WHAT YOU ARE ASKED TO DO
Count every line below that contains "none", then state the total with no other output.

RECORDS SUPPLIED
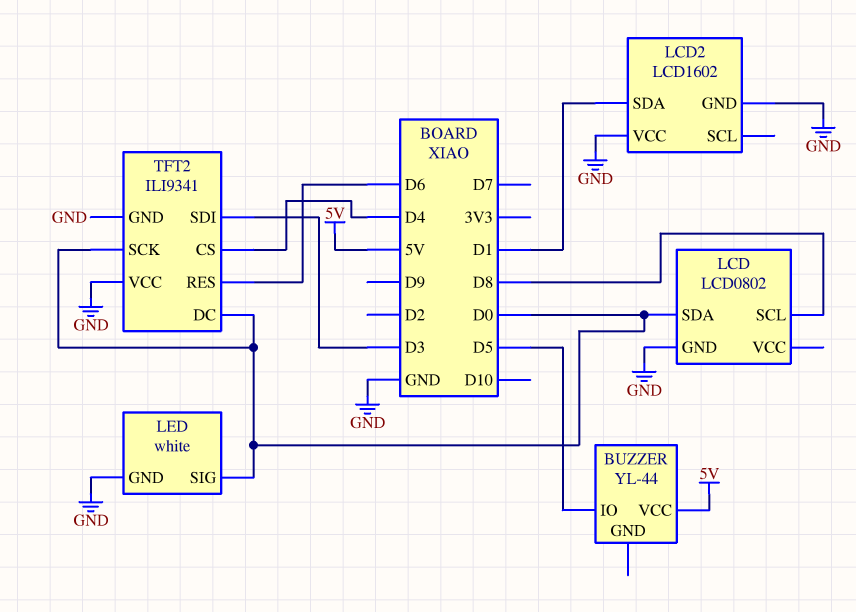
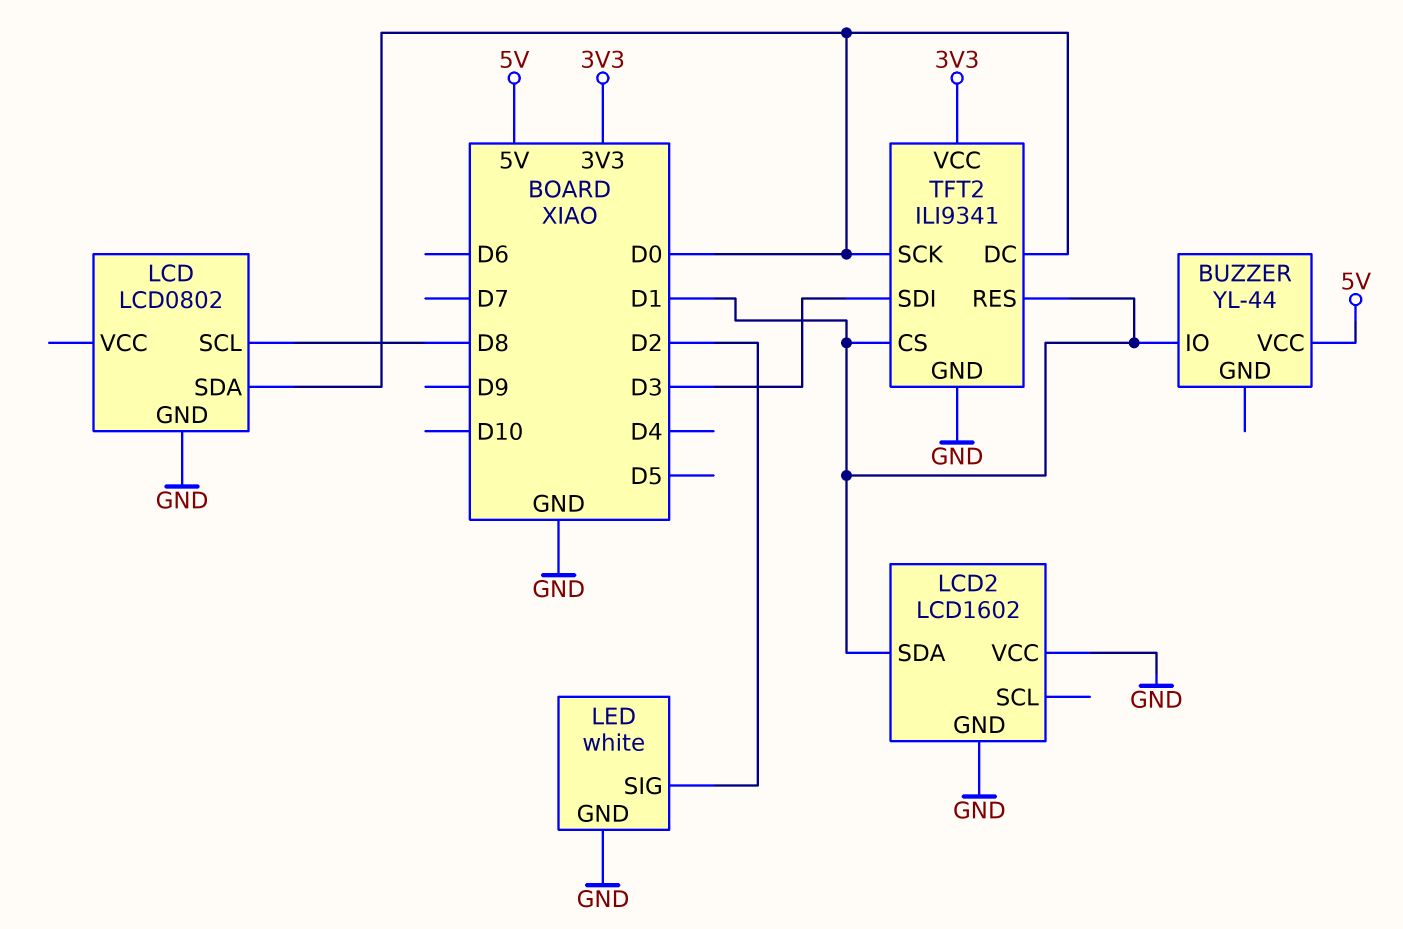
BUZZER pin IO: D5 -> D1
LED pin SIG: D0 -> D2
TFT2 pin CS: D4 -> D1
TFT2 pin RES: D6 -> D1
TFT2 pin VCC: GND -> 3V3

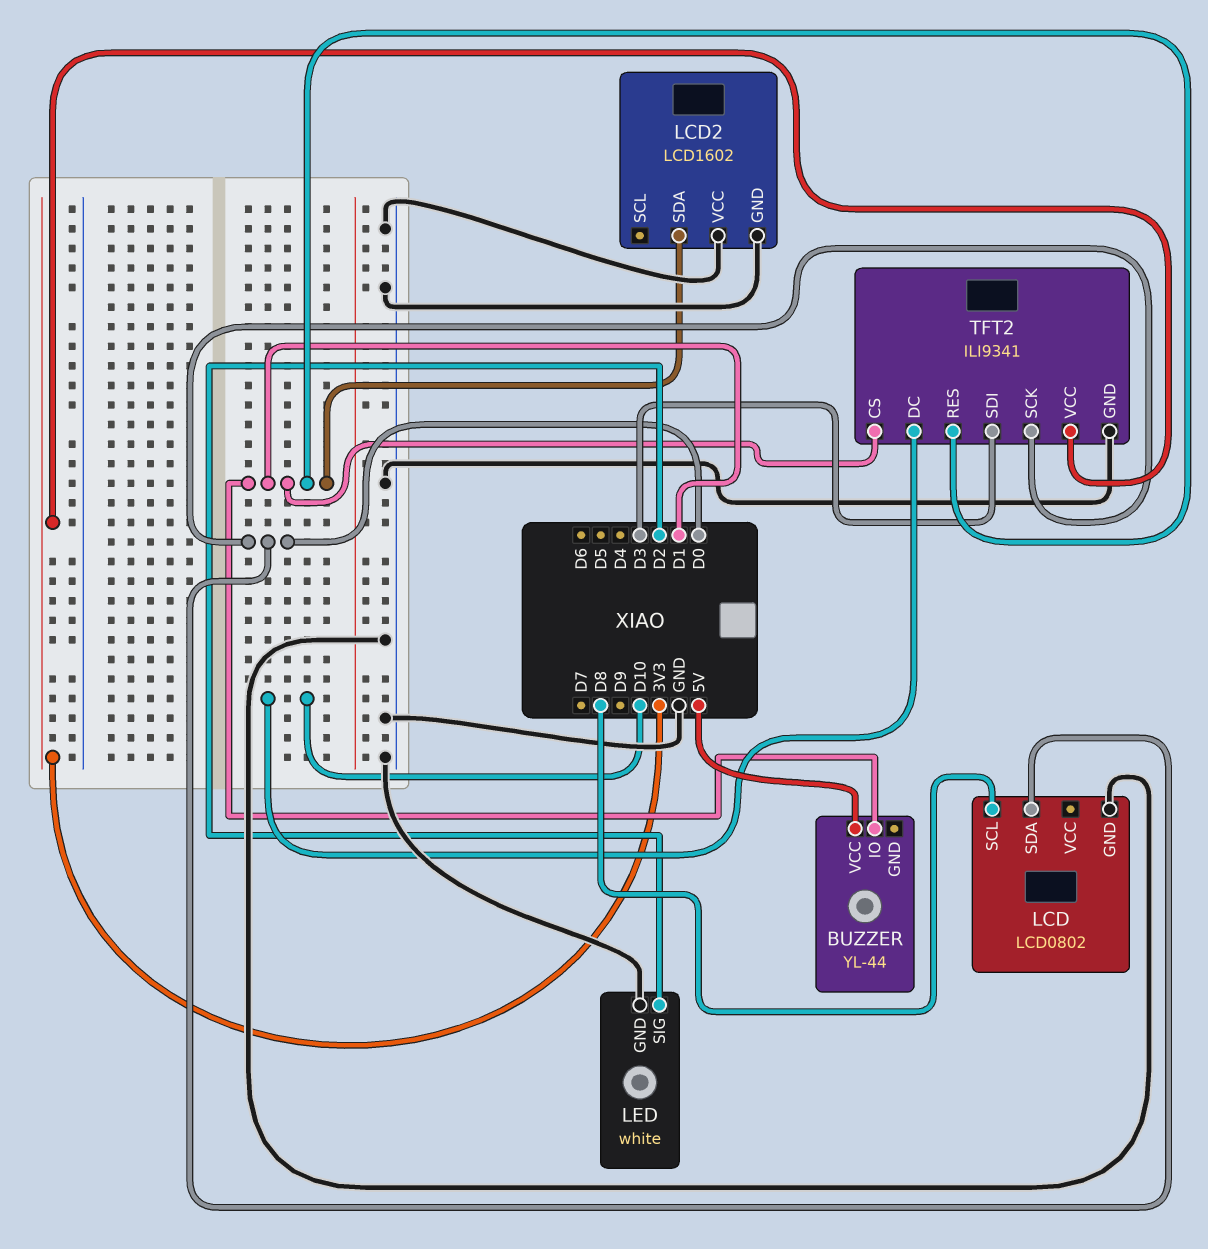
TFT2 pin DC: D0 -> D10

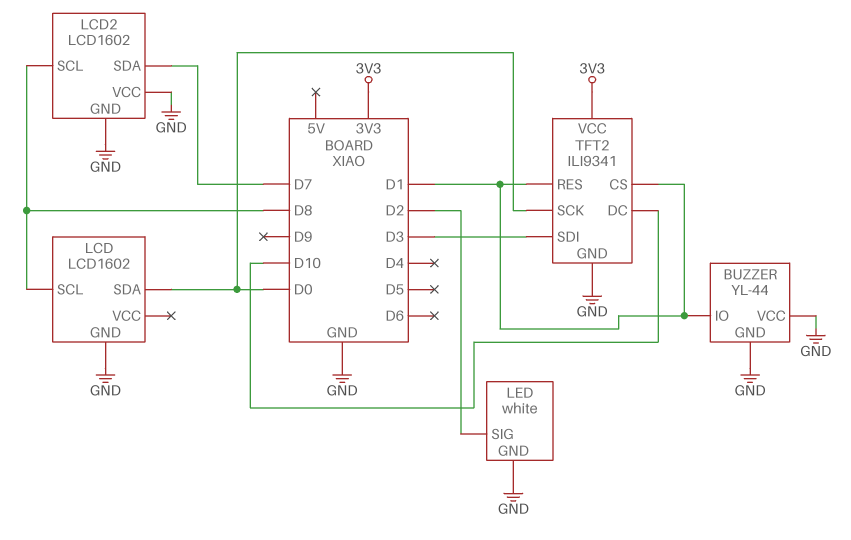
BUZZER pin GND: none -> GND
BUZZER pin VCC: 5V -> GND
LCD: LCD0802 -> LCD1602
LCD2 pin SCL: none -> D8
LCD2 pin SDA: D1 -> D7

WRITTEN SOLUTION
2